── Information supplied
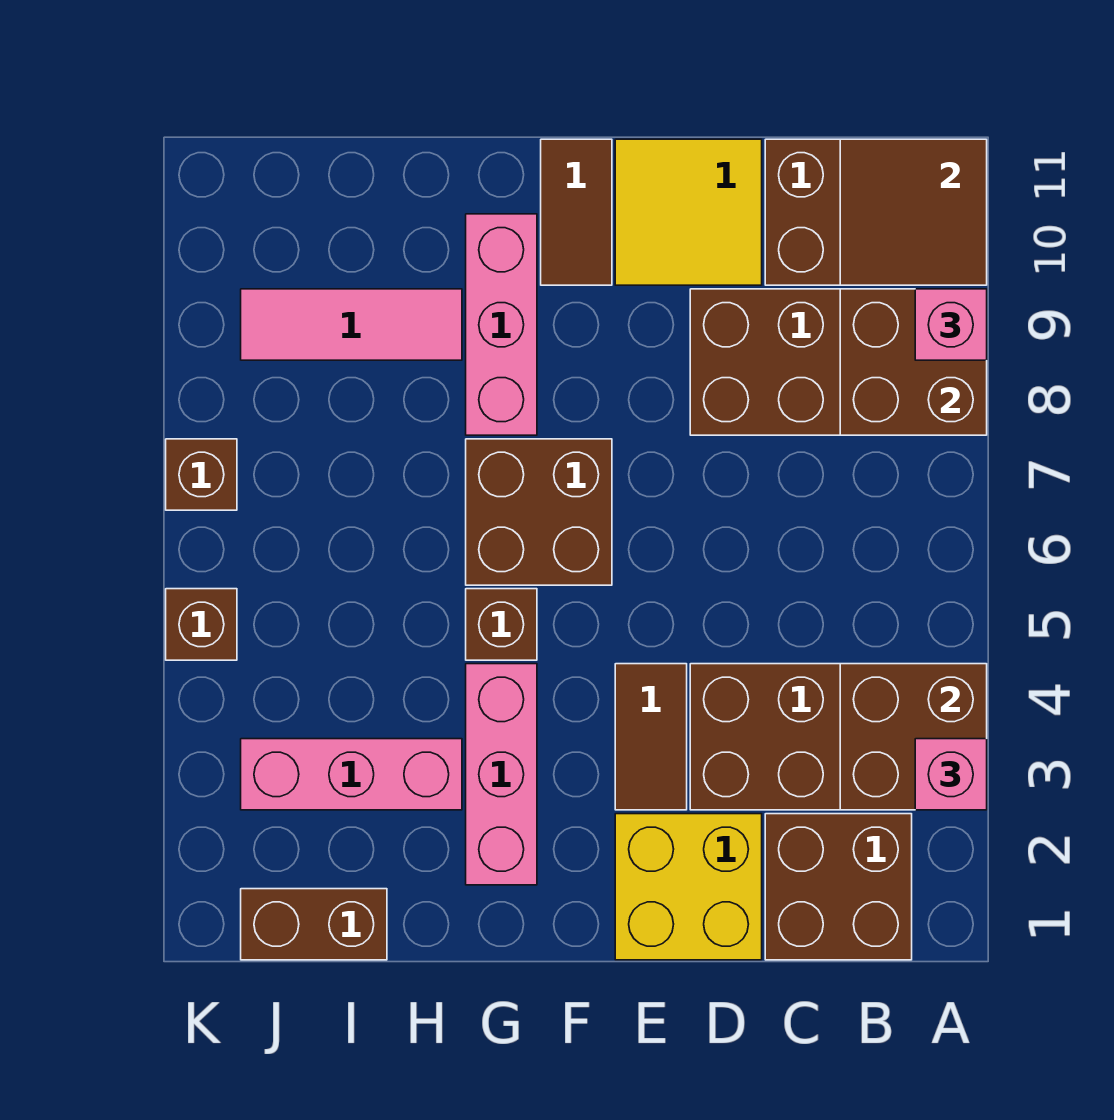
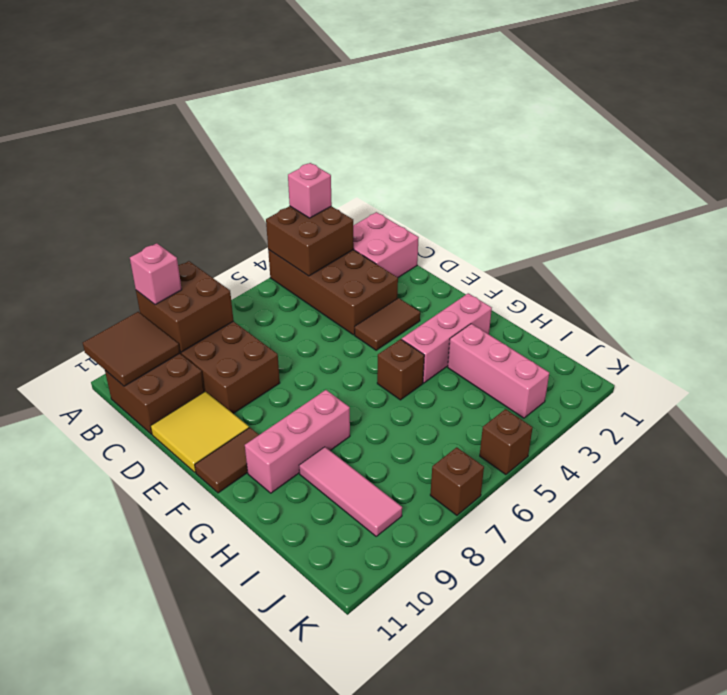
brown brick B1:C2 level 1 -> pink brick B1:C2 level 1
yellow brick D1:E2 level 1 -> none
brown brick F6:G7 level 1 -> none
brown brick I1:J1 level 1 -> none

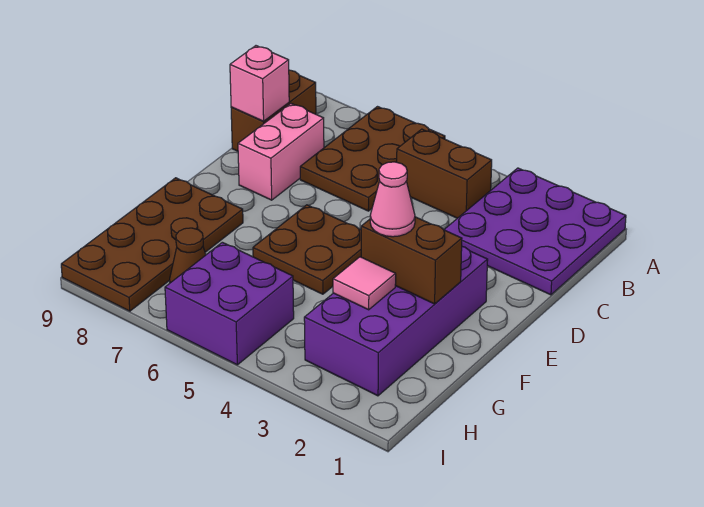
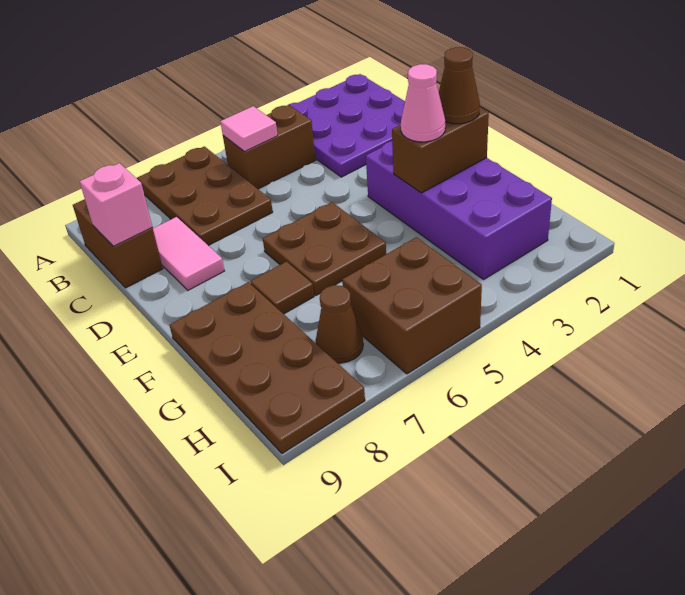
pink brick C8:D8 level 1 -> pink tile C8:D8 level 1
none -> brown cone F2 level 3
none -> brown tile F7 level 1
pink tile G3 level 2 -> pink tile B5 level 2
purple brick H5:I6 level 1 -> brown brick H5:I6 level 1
────
── Information supplied
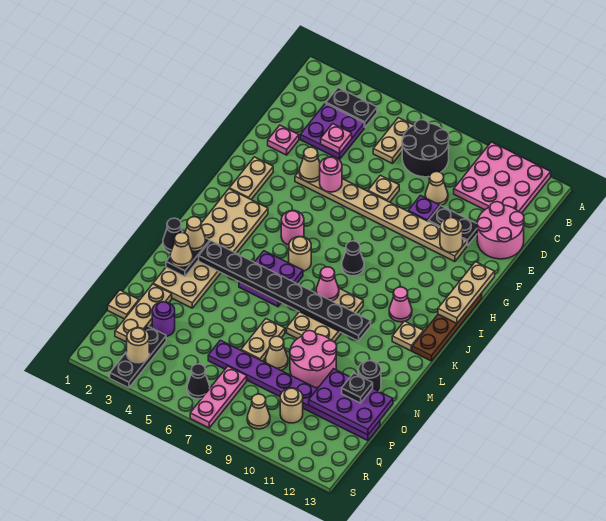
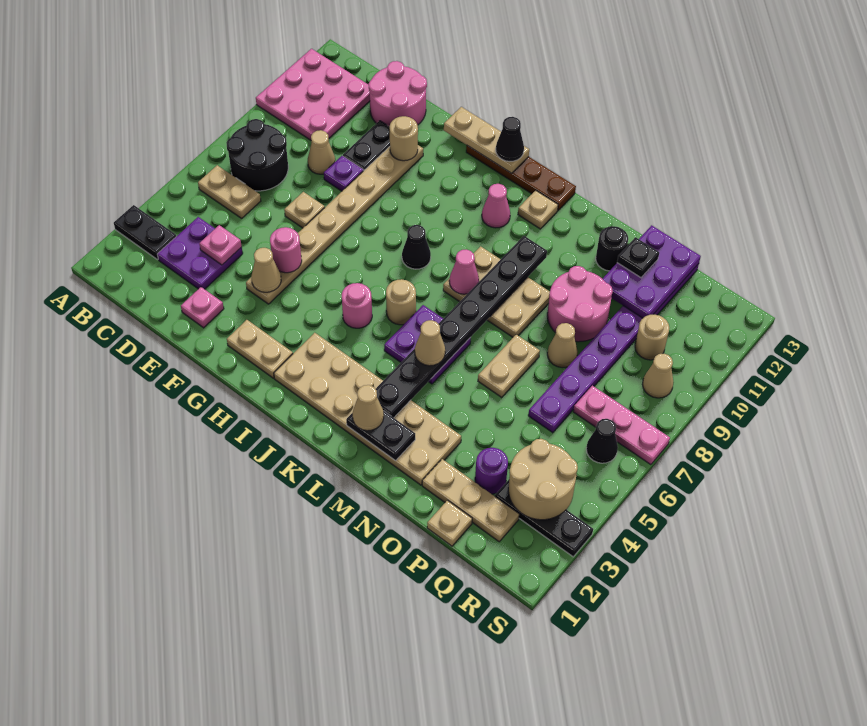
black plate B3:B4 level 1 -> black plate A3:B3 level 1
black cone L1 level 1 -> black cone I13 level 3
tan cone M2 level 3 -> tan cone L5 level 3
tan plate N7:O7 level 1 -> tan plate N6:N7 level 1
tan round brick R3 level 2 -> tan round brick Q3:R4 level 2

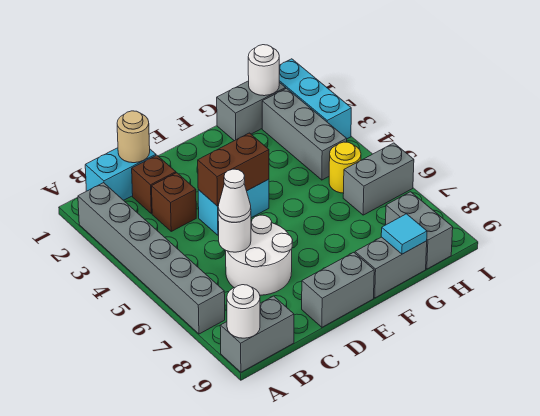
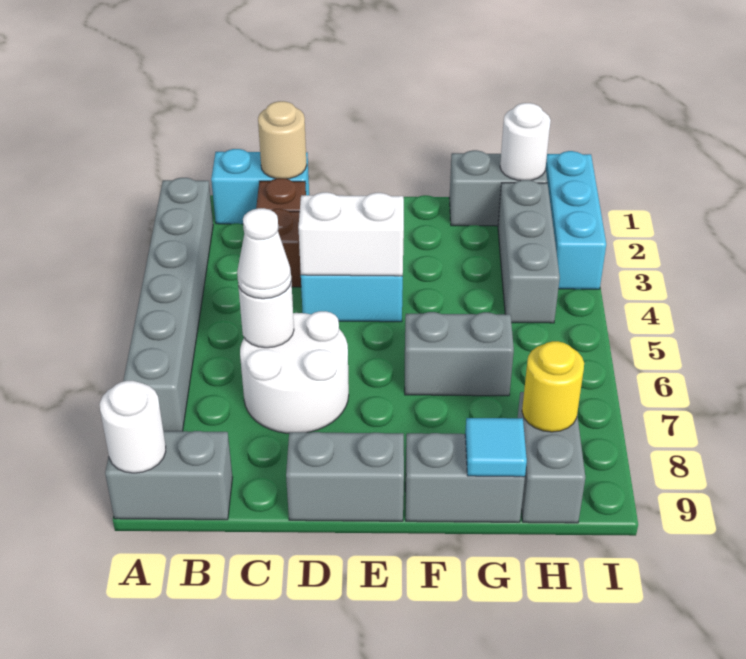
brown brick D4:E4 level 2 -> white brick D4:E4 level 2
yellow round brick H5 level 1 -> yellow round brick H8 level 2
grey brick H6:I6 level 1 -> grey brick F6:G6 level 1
────
*What the exercise asks*: Each line from the one that contains "tan plate N7:O7" down to the one that contains "grey brick H6:I6" is to be returned exactly as it stands above, both ends included, with pictures removed.

*Solution to this exercise*:
tan plate N7:O7 level 1 -> tan plate N6:N7 level 1
tan round brick R3 level 2 -> tan round brick Q3:R4 level 2

brown brick D4:E4 level 2 -> white brick D4:E4 level 2
yellow round brick H5 level 1 -> yellow round brick H8 level 2
grey brick H6:I6 level 1 -> grey brick F6:G6 level 1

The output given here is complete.